» **DIRECTIONS**
An exact reproduction of the listing is wanted, with the pictures dropped.

"""

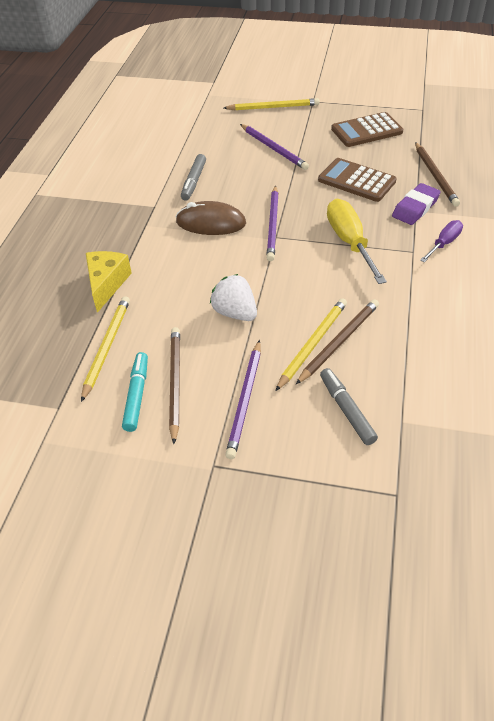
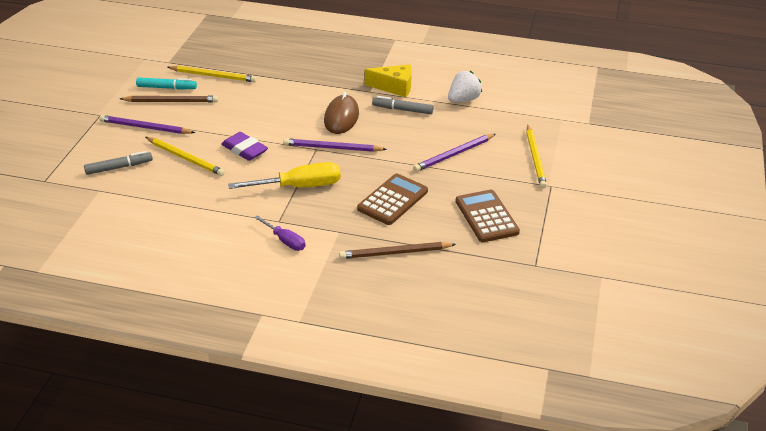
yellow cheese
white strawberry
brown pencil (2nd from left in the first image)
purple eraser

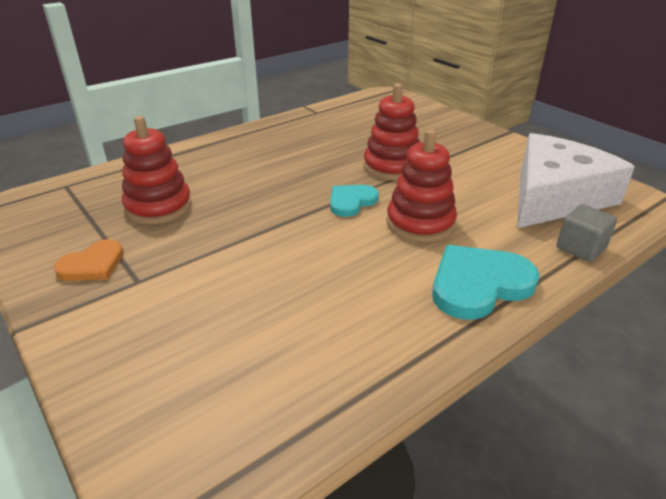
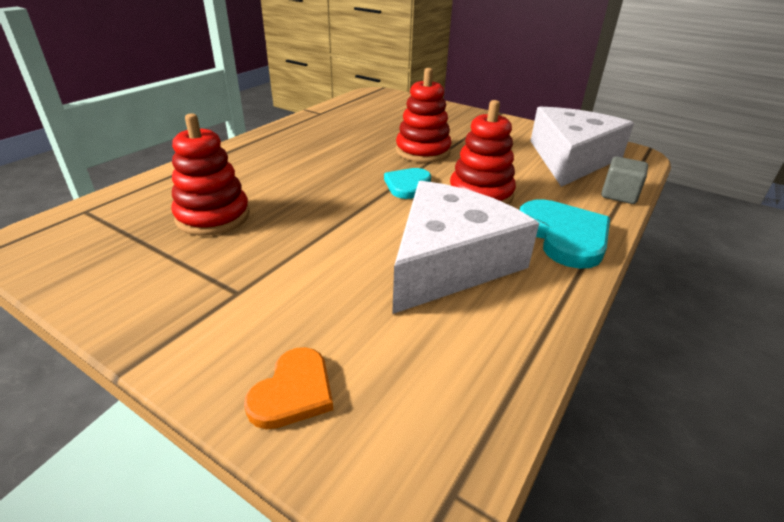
orange heart
turquoise heart (2nd from left)
white cheese (1st from left)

"""

» **RESPONSE TO THIS EXERCISE**
yellow cheese
white strawberry
brown pencil (2nd from left in the first image)
purple eraser

orange heart
turquoise heart (2nd from left)
white cheese (1st from left)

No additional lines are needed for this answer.